PROBLEM | The expected output is the first line of the data below and every line after it, up to and including the line containing "(481, 292) = (531, 392): grey", each reproduced exactly.

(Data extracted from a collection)
☆ ☆ ☆ ☆

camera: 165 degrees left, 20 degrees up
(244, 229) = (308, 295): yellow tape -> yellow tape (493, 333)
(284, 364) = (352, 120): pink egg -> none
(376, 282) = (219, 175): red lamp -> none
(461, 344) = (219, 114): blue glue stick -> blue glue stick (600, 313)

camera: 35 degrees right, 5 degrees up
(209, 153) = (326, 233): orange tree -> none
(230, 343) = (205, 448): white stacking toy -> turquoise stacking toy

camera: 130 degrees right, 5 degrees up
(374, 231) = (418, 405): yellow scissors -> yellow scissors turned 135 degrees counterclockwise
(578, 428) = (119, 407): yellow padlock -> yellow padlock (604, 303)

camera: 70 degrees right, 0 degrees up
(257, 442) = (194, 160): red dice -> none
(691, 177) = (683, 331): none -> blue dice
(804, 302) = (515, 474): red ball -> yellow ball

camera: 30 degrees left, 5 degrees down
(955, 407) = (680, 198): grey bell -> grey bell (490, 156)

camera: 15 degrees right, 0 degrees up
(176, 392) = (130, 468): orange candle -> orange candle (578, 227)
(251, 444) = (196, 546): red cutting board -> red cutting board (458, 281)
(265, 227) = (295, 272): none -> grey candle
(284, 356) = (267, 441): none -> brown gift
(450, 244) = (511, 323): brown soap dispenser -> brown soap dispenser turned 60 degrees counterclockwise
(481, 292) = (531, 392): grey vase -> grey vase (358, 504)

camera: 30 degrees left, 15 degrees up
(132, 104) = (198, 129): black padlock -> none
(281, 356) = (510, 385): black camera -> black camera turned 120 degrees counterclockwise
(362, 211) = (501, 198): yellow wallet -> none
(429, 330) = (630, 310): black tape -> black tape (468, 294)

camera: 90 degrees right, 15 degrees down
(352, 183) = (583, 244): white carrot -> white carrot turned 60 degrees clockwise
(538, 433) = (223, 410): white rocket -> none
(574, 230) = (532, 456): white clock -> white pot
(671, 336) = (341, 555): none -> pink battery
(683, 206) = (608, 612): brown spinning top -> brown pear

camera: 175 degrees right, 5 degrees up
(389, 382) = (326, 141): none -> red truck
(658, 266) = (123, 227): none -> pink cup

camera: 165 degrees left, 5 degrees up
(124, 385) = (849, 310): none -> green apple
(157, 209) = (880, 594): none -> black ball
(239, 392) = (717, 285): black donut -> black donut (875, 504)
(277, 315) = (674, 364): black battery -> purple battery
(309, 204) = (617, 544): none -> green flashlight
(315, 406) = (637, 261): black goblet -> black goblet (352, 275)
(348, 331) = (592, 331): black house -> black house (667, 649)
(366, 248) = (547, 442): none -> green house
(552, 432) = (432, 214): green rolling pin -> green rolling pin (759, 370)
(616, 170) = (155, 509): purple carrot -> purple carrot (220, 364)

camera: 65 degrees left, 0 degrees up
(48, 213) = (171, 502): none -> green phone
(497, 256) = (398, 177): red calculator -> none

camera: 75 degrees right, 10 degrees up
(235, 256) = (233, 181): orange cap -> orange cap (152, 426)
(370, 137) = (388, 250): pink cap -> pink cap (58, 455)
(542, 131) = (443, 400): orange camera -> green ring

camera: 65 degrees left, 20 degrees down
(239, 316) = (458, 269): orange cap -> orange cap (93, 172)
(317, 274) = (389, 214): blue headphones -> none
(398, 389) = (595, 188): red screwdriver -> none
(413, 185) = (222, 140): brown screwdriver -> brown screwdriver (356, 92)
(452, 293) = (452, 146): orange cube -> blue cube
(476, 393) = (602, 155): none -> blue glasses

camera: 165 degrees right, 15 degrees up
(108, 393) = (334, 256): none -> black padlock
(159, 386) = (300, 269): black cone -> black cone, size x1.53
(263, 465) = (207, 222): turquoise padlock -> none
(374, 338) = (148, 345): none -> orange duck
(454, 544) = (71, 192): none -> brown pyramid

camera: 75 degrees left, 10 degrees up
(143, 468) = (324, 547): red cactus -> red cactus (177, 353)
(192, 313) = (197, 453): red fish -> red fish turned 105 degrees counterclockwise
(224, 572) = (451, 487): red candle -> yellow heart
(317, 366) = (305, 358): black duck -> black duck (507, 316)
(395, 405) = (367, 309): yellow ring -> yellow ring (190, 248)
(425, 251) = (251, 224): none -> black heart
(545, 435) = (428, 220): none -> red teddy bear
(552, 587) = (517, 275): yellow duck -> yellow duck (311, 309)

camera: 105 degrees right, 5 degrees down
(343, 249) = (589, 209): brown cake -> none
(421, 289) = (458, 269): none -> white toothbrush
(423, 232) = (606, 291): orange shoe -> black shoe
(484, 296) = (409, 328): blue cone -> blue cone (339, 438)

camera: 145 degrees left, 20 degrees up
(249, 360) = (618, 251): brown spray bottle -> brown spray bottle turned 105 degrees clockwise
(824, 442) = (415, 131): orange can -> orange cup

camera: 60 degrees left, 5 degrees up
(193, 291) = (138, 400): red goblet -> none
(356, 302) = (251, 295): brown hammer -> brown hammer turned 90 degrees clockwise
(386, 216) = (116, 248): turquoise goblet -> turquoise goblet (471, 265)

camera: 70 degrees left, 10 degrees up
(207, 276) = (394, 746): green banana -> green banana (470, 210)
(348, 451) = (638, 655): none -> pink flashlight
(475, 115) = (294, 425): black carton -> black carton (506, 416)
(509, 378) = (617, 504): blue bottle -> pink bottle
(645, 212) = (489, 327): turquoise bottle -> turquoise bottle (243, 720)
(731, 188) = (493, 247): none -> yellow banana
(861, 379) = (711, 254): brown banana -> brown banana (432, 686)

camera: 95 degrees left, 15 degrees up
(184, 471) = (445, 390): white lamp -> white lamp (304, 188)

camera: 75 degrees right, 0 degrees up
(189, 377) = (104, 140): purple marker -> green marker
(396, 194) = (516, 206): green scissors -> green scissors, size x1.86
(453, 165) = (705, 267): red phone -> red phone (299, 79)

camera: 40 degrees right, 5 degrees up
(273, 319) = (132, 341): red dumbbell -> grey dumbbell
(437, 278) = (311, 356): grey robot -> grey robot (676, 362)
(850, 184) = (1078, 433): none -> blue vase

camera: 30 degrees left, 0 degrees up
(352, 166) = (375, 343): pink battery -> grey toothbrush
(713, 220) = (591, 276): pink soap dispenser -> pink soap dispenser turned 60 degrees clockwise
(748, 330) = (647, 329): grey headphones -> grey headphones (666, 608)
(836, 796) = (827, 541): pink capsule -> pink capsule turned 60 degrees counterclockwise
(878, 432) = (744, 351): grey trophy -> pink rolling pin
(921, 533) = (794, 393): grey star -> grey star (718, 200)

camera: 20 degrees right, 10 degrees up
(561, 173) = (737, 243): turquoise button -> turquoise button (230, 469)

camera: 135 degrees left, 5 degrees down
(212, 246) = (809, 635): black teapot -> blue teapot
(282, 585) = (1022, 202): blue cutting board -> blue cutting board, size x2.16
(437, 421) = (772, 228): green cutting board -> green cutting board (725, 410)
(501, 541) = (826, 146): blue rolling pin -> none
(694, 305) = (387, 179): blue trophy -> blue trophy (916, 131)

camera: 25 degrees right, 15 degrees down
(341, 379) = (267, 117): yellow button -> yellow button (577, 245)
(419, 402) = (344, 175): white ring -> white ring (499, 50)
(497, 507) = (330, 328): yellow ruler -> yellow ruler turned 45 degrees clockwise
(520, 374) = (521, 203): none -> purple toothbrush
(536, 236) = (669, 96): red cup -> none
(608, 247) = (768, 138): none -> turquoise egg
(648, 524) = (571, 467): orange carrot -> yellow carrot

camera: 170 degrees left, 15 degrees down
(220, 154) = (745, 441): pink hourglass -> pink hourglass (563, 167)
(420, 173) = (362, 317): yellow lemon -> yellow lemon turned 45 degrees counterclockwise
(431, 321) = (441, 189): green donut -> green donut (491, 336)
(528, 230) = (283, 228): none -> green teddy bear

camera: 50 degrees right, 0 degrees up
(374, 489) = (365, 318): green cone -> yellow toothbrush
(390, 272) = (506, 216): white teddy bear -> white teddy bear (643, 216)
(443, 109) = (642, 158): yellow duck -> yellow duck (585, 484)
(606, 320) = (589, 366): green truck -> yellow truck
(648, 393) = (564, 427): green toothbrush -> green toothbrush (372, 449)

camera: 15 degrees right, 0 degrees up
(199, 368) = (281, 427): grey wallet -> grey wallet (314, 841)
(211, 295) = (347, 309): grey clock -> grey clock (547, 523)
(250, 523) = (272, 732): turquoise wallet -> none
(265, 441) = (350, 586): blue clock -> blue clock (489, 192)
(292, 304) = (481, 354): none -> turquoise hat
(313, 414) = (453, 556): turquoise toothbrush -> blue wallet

☆ ☆ ☆ ☆

EXERCISE ANSWER |
camera: 165 degrees left, 20 degrees up
(244, 229) = (308, 295): yellow tape -> yellow tape (493, 333)
(284, 364) = (352, 120): pink egg -> none
(376, 282) = (219, 175): red lamp -> none
(461, 344) = (219, 114): blue glue stick -> blue glue stick (600, 313)

camera: 35 degrees right, 5 degrees up
(209, 153) = (326, 233): orange tree -> none
(230, 343) = (205, 448): white stacking toy -> turquoise stacking toy

camera: 130 degrees right, 5 degrees up
(374, 231) = (418, 405): yellow scissors -> yellow scissors turned 135 degrees counterclockwise
(578, 428) = (119, 407): yellow padlock -> yellow padlock (604, 303)

camera: 70 degrees right, 0 degrees up
(257, 442) = (194, 160): red dice -> none
(691, 177) = (683, 331): none -> blue dice
(804, 302) = (515, 474): red ball -> yellow ball

camera: 30 degrees left, 5 degrees down
(955, 407) = (680, 198): grey bell -> grey bell (490, 156)

camera: 15 degrees right, 0 degrees up
(176, 392) = (130, 468): orange candle -> orange candle (578, 227)
(251, 444) = (196, 546): red cutting board -> red cutting board (458, 281)
(265, 227) = (295, 272): none -> grey candle
(284, 356) = (267, 441): none -> brown gift
(450, 244) = (511, 323): brown soap dispenser -> brown soap dispenser turned 60 degrees counterclockwise
(481, 292) = (531, 392): grey vase -> grey vase (358, 504)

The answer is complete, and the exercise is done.